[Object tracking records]

╔══

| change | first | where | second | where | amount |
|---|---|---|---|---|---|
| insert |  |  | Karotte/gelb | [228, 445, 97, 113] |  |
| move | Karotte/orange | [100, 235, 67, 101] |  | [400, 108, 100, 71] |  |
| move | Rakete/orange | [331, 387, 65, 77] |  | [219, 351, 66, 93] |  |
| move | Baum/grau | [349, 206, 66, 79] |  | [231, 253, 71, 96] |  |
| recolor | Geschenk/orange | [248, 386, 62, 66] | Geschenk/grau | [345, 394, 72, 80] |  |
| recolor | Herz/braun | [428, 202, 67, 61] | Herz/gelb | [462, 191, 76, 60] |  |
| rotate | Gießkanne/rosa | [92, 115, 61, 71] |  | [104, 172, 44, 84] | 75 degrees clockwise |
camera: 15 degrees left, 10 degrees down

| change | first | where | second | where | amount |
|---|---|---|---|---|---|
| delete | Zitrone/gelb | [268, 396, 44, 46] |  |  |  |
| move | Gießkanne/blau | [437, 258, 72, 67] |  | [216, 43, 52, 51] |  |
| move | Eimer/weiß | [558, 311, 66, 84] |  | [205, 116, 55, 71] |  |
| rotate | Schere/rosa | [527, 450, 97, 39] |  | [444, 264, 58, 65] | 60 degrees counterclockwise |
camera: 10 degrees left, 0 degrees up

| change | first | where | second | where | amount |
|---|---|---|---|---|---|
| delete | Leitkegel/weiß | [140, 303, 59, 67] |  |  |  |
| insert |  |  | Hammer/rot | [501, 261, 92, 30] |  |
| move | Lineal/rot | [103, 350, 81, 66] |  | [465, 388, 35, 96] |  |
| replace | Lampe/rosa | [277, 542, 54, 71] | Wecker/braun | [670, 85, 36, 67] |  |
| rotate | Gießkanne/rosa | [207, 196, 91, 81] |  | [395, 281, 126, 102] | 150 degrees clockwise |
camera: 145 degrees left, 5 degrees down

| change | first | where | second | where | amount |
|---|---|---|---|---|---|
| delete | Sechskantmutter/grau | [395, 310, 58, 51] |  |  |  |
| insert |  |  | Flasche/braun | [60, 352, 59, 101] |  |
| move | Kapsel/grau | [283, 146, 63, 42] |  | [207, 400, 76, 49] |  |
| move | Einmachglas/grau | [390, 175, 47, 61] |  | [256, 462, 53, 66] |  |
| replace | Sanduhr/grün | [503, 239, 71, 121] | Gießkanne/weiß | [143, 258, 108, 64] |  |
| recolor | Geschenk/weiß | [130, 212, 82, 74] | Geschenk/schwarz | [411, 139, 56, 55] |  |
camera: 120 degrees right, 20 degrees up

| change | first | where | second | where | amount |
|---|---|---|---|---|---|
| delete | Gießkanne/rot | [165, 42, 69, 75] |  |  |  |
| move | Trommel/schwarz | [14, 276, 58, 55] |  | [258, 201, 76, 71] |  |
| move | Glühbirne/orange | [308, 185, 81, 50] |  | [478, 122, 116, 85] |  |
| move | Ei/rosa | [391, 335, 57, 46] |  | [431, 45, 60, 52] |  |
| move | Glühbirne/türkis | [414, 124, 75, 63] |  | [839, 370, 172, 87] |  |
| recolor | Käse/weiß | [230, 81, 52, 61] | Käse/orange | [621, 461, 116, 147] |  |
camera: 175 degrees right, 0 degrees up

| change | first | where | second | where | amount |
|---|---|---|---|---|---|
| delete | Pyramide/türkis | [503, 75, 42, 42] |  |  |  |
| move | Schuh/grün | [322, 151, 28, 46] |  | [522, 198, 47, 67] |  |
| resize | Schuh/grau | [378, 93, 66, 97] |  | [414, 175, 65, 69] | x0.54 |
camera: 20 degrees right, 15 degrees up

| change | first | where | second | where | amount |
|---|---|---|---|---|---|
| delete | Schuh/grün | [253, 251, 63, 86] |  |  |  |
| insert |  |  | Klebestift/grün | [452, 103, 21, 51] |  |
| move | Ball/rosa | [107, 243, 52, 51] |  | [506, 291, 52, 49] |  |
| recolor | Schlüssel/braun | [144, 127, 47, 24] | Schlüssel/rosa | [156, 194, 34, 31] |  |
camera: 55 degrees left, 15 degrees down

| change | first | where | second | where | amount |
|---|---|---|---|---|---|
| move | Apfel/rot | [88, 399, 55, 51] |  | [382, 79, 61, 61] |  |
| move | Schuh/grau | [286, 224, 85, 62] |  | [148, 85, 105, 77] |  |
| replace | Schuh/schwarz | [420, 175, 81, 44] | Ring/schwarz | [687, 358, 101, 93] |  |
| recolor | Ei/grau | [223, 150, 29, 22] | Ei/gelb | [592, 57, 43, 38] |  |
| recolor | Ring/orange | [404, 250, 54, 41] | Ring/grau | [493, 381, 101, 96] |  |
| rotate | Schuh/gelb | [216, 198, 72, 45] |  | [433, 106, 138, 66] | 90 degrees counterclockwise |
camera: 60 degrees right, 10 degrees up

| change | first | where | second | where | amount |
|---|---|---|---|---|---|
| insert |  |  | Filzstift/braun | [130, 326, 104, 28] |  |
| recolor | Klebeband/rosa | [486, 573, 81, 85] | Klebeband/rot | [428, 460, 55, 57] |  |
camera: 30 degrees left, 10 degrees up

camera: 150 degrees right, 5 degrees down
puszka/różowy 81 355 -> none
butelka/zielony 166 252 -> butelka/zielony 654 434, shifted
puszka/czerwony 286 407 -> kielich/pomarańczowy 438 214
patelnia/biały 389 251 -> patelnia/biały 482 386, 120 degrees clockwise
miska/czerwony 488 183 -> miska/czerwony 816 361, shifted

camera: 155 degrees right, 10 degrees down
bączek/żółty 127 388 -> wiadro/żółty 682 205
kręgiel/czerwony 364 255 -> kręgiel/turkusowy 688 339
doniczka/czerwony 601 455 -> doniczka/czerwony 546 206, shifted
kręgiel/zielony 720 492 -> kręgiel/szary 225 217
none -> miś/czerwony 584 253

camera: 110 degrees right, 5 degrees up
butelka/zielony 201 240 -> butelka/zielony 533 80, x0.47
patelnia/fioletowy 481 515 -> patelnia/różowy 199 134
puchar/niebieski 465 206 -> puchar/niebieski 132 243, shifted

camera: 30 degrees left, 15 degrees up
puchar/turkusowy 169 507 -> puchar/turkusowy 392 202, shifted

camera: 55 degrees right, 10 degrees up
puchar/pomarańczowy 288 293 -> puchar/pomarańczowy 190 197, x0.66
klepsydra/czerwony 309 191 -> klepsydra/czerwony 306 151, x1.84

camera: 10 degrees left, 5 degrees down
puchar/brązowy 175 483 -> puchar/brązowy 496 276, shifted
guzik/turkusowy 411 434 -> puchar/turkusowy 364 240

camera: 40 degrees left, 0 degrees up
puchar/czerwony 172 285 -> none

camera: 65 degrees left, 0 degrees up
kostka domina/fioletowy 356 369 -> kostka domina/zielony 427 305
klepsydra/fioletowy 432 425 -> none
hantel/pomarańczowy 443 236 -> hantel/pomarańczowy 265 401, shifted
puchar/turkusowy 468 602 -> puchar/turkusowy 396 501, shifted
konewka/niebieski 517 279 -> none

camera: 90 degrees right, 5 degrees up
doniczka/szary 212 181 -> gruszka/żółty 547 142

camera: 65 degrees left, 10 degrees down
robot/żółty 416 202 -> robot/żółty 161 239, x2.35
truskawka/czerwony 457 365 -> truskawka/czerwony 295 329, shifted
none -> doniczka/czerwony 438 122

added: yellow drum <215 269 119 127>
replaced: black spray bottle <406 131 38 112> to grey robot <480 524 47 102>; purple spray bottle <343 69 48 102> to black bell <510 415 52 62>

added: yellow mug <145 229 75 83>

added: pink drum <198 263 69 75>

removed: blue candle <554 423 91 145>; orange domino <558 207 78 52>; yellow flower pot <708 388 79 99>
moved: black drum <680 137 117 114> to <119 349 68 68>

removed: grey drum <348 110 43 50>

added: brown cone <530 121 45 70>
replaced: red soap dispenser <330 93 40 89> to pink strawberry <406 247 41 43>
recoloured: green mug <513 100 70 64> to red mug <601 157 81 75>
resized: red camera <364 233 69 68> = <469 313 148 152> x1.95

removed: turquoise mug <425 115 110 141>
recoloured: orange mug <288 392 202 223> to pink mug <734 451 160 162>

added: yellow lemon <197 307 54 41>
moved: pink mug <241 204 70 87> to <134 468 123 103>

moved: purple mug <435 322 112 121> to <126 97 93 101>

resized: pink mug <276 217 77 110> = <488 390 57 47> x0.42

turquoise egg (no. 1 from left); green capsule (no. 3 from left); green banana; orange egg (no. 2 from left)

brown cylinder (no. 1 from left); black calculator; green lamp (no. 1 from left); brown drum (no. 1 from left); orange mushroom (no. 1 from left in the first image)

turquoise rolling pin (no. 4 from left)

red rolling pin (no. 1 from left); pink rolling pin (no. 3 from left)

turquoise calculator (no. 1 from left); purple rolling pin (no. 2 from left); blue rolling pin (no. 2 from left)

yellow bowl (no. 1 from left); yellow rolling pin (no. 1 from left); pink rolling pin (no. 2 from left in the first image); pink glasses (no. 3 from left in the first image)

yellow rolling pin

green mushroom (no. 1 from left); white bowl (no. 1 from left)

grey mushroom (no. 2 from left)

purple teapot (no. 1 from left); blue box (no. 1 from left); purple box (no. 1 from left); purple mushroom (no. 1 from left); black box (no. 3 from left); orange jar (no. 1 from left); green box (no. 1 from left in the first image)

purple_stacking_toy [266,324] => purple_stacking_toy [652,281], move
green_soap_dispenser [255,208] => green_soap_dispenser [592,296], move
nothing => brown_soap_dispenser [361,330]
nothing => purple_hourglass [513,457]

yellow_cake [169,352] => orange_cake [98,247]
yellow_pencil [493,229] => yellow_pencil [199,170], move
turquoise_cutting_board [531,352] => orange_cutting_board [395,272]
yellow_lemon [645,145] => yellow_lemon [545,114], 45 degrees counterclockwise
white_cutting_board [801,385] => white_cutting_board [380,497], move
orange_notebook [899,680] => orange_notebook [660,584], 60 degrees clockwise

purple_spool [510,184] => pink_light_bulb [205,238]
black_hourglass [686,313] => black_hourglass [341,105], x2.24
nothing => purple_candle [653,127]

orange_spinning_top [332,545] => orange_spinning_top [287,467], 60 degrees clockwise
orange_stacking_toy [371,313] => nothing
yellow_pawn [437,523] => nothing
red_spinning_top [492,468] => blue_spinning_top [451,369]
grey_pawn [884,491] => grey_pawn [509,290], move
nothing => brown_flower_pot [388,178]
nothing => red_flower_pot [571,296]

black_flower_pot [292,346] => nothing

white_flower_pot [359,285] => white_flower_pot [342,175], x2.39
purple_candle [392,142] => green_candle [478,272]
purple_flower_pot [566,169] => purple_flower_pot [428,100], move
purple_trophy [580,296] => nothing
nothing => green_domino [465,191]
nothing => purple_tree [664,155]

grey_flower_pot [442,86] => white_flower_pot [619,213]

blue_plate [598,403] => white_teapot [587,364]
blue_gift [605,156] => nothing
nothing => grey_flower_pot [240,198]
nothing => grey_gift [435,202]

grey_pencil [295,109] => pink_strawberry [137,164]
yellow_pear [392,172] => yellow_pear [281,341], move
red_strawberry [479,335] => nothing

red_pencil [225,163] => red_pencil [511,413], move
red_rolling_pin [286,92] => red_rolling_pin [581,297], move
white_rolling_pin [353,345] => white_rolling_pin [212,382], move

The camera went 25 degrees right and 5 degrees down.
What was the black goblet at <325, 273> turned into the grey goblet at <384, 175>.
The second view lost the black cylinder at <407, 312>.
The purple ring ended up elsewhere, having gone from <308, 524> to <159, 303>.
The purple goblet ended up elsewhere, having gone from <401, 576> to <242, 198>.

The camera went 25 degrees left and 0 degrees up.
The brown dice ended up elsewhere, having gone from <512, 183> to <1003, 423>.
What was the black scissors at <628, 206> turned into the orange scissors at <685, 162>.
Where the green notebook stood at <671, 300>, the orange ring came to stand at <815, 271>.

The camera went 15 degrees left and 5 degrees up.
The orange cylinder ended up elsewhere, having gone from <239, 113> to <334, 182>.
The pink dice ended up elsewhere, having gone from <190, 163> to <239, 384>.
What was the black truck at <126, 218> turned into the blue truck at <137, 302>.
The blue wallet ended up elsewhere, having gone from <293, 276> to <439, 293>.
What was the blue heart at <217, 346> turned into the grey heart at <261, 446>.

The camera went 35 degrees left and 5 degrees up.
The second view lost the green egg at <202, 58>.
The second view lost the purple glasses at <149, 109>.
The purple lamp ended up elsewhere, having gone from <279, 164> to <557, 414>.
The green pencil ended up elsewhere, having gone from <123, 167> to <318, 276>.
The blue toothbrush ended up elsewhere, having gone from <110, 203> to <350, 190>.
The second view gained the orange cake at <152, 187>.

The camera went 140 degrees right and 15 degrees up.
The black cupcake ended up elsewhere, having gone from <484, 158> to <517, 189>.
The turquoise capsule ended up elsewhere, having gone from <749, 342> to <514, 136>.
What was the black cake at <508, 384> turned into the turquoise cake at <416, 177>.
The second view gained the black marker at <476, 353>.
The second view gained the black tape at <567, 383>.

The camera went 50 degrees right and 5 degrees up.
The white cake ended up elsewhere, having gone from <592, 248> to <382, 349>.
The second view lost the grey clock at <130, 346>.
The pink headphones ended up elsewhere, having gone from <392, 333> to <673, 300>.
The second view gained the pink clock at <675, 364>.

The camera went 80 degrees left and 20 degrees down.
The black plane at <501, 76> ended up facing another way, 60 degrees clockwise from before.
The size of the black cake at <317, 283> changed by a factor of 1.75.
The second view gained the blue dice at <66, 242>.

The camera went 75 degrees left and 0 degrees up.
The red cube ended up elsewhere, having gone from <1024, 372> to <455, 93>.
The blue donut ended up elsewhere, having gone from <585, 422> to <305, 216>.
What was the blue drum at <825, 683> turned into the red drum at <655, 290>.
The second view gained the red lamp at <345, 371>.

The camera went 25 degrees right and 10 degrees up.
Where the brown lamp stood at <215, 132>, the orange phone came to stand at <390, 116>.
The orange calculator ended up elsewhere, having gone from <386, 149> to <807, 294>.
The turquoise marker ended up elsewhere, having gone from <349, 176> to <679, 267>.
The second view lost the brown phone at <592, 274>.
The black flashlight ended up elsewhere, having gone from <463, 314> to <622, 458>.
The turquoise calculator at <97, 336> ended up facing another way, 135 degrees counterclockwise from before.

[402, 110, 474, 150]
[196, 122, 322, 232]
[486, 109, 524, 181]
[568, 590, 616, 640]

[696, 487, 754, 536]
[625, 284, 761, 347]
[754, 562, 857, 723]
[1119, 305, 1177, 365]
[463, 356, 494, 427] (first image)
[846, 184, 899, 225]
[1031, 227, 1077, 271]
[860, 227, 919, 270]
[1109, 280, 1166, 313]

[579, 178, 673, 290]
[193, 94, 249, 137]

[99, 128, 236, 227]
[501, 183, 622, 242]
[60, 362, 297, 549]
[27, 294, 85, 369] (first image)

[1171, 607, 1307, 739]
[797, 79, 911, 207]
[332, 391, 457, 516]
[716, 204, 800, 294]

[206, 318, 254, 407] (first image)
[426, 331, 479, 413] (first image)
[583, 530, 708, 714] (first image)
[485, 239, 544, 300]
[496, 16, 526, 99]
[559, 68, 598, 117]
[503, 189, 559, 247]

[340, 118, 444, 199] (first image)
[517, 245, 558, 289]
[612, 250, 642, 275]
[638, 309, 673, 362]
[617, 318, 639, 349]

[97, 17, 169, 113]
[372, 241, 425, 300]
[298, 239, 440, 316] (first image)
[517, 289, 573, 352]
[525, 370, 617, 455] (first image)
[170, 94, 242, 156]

╚══

REQUIRED ACTION – Reply with nothing but the number of lines in the entries above that hold the string "puszka".

ANSWER FOR THE TASK – 2